Exactly the lines from the one with "grey teapot [100,249,158,335] -> none" to the end of the data below should be set down, and no others.

***** Information shown

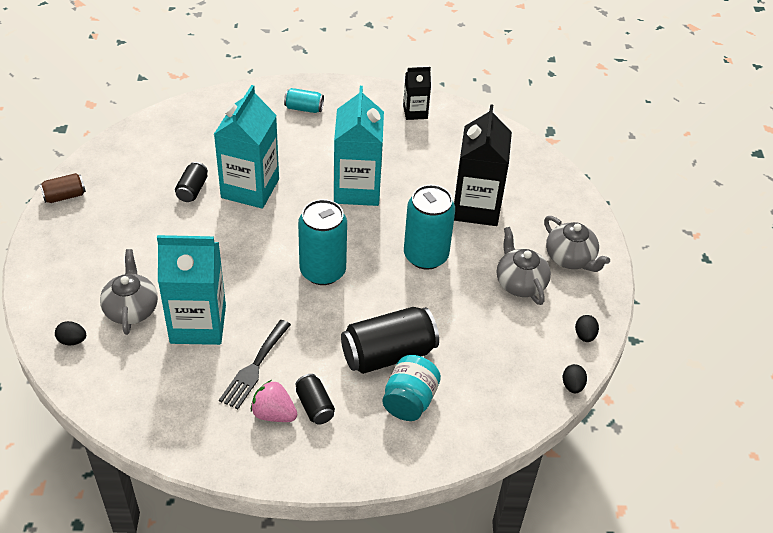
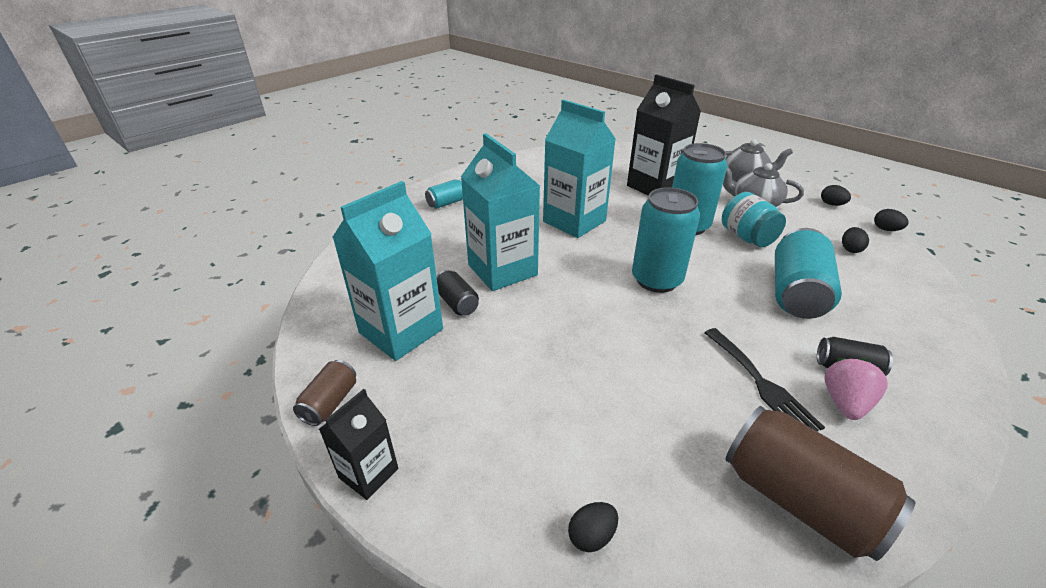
camera: 45 degrees left, 10 degrees down
grey teapot [100,249,158,335] -> none
turquoise carton [157,235,226,345] -> turquoise carton moved to [332,181,443,361]
pink strawberry [251,380,297,422] -> pink strawberry turned 135 degrees clockwise [824,359,888,420]
black can [341,307,439,374] -> turquoise can [775,228,842,319]
turquoise jar [382,355,441,421] -> turquoise jar moved to [722,192,786,247]
black carton [403,67,431,120] -> black carton moved to [319,389,398,500]
none -> brown can [725,406,916,561]
none -> black egg [842,227,869,253]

**********

== Your solution ==
grey teapot [100,249,158,335] -> none
turquoise carton [157,235,226,345] -> turquoise carton moved to [332,181,443,361]
pink strawberry [251,380,297,422] -> pink strawberry turned 135 degrees clockwise [824,359,888,420]
black can [341,307,439,374] -> turquoise can [775,228,842,319]
turquoise jar [382,355,441,421] -> turquoise jar moved to [722,192,786,247]
black carton [403,67,431,120] -> black carton moved to [319,389,398,500]
none -> brown can [725,406,916,561]
none -> black egg [842,227,869,253]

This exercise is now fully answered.